— Required action —
Apart from the pictures, every record here must be copied word for word.

[Before-and-after change data]
·····

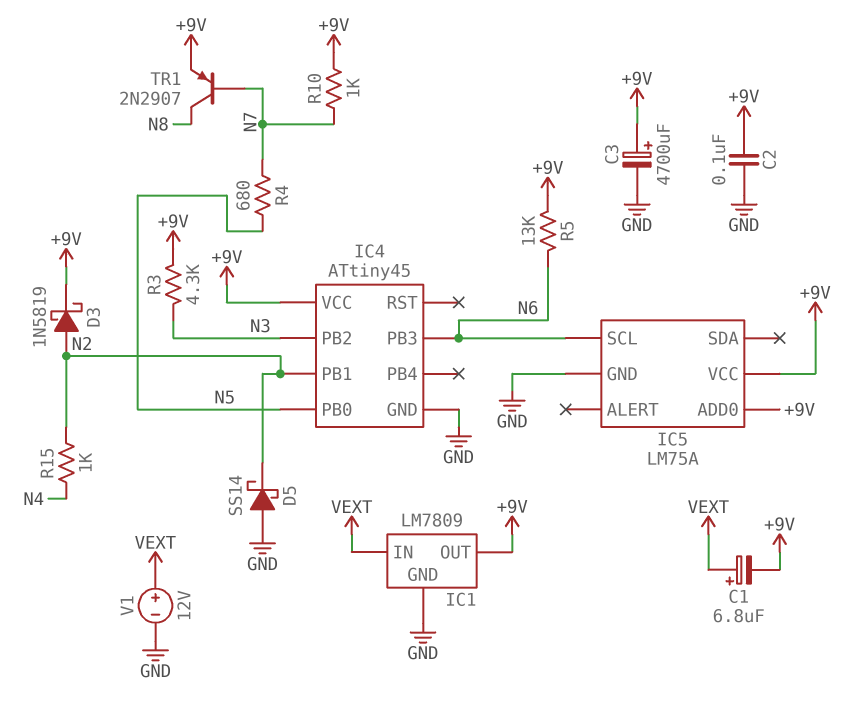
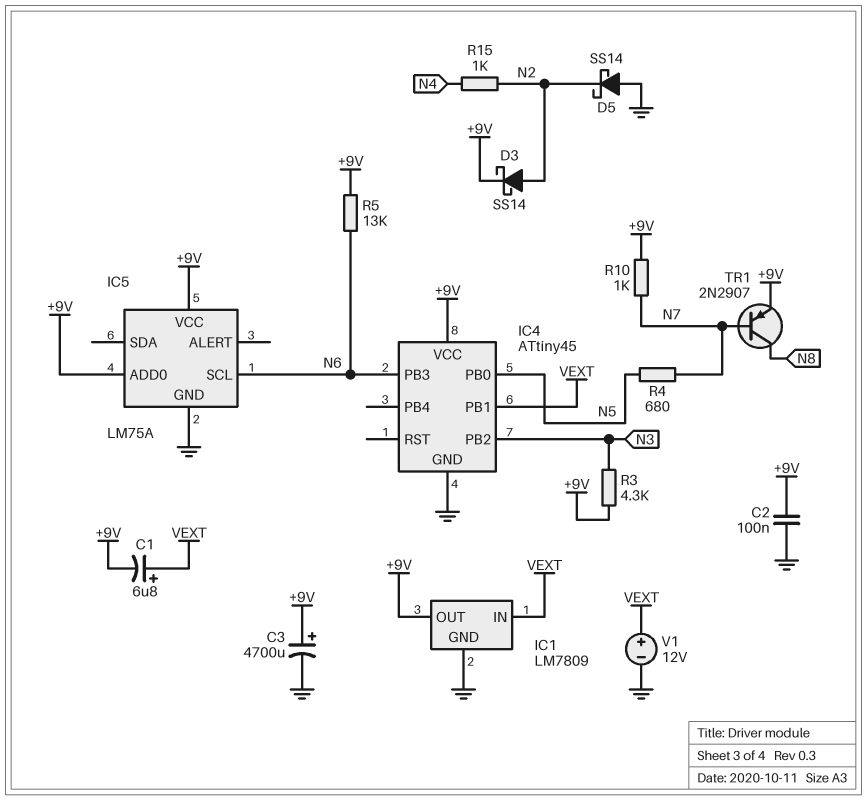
D3: schottky 1N5819 (A N2, K +9V) -> schottky SS14 (A N2, K +9V)
IC4 pin PB1: N2 -> VEXT

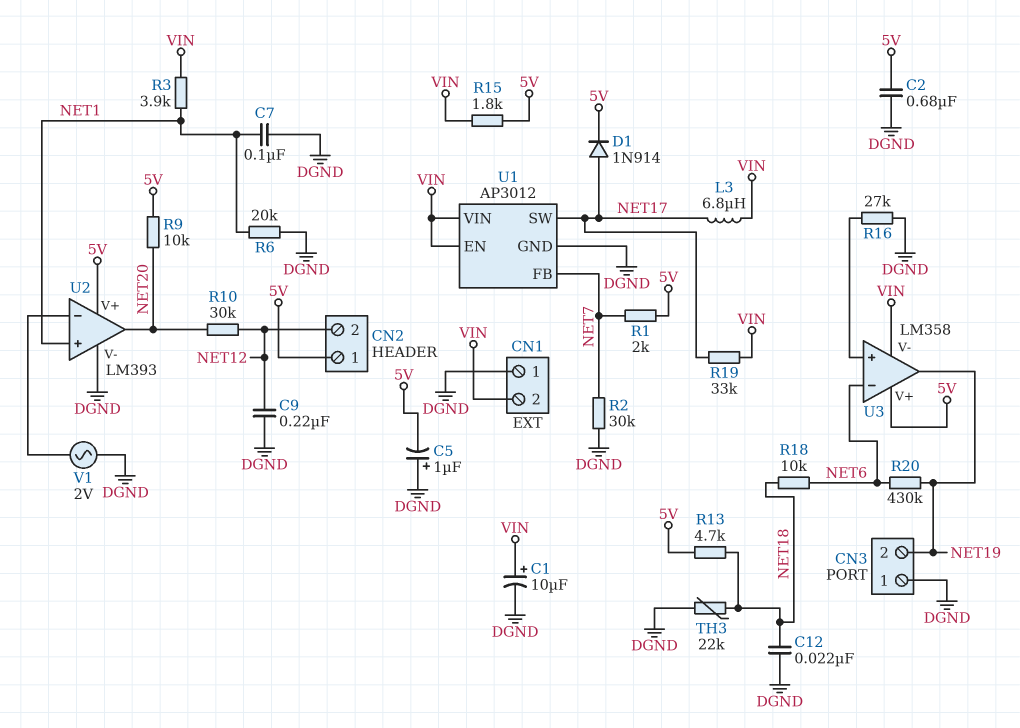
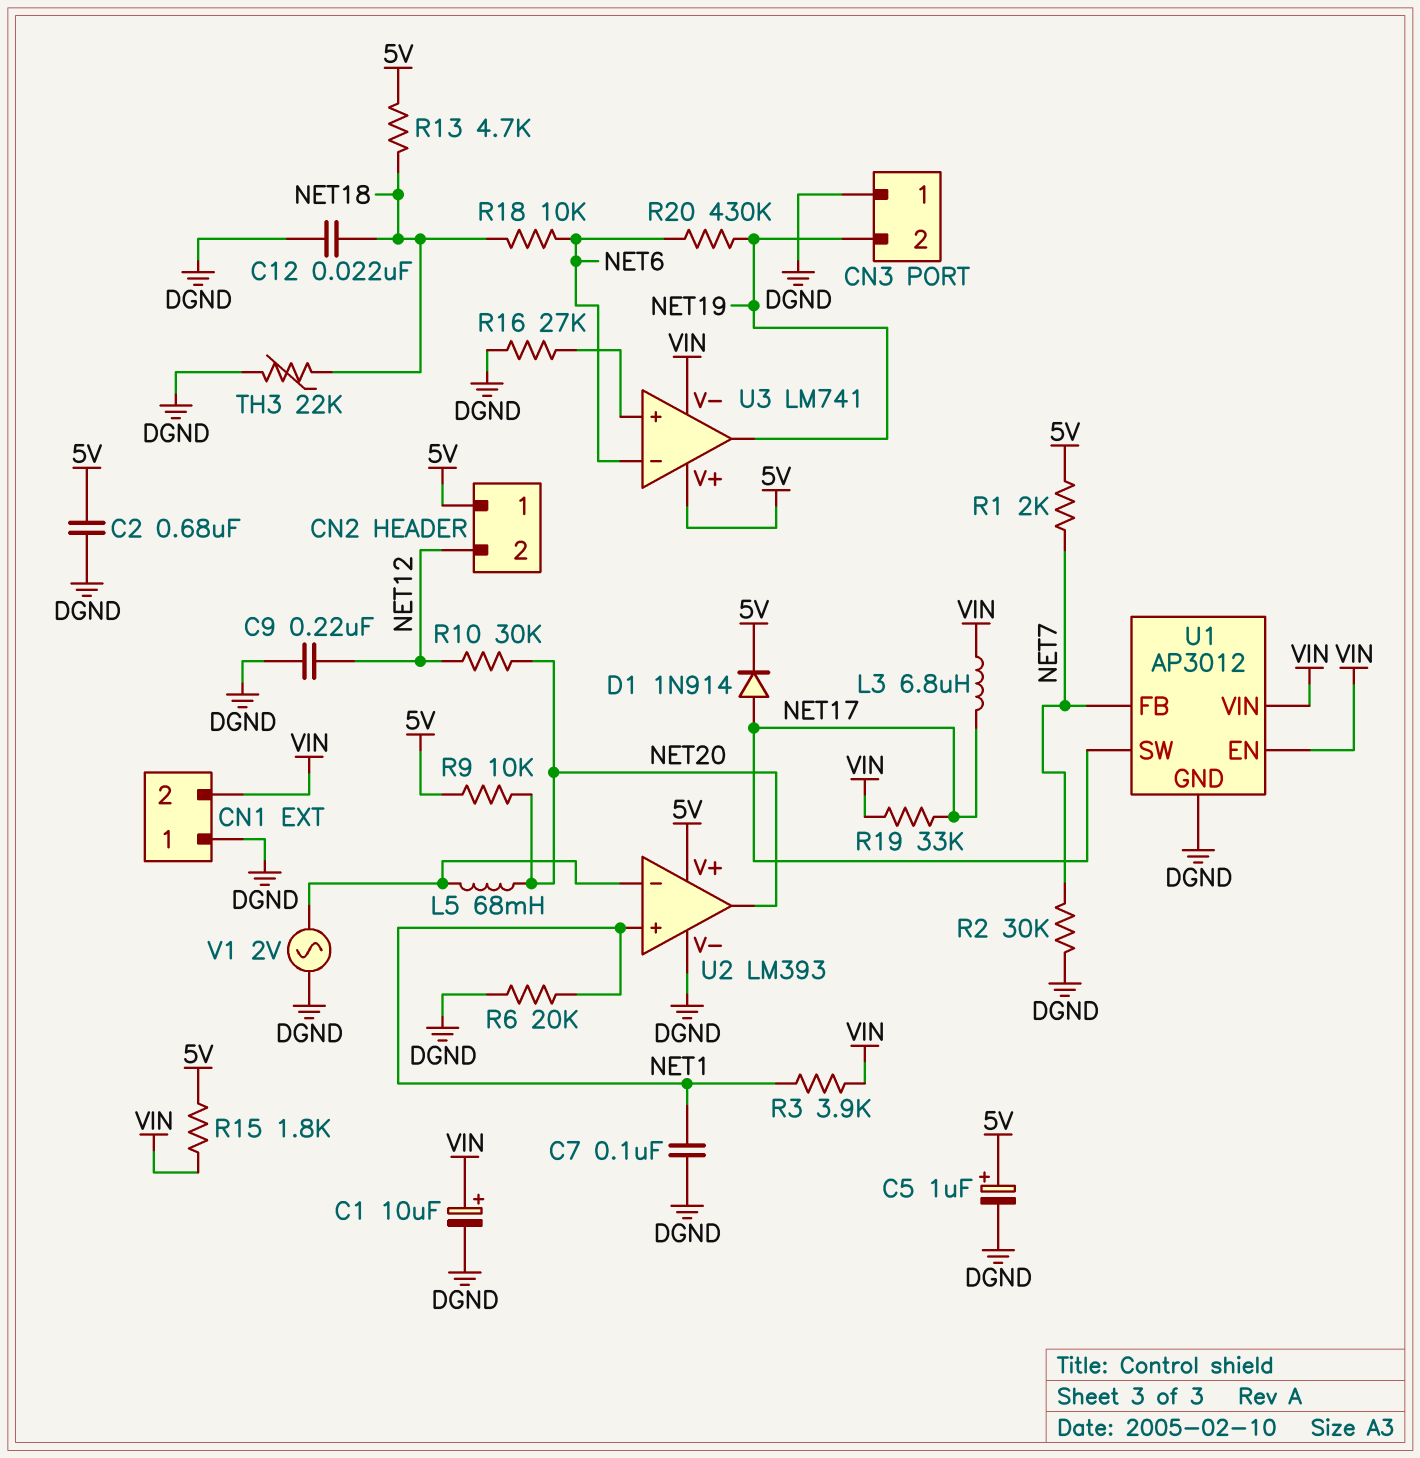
C5: 1uF (plus DGND, minus 5V) -> 1uF (plus 5V, minus DGND)
L5: none -> 68mH (NET20, U2/in-)
U3: LM358 -> LM741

·····

— Task response —
D3: schottky 1N5819 (A N2, K +9V) -> schottky SS14 (A N2, K +9V)
IC4 pin PB1: N2 -> VEXT

C5: 1uF (plus DGND, minus 5V) -> 1uF (plus 5V, minus DGND)
L5: none -> 68mH (NET20, U2/in-)
U3: LM358 -> LM741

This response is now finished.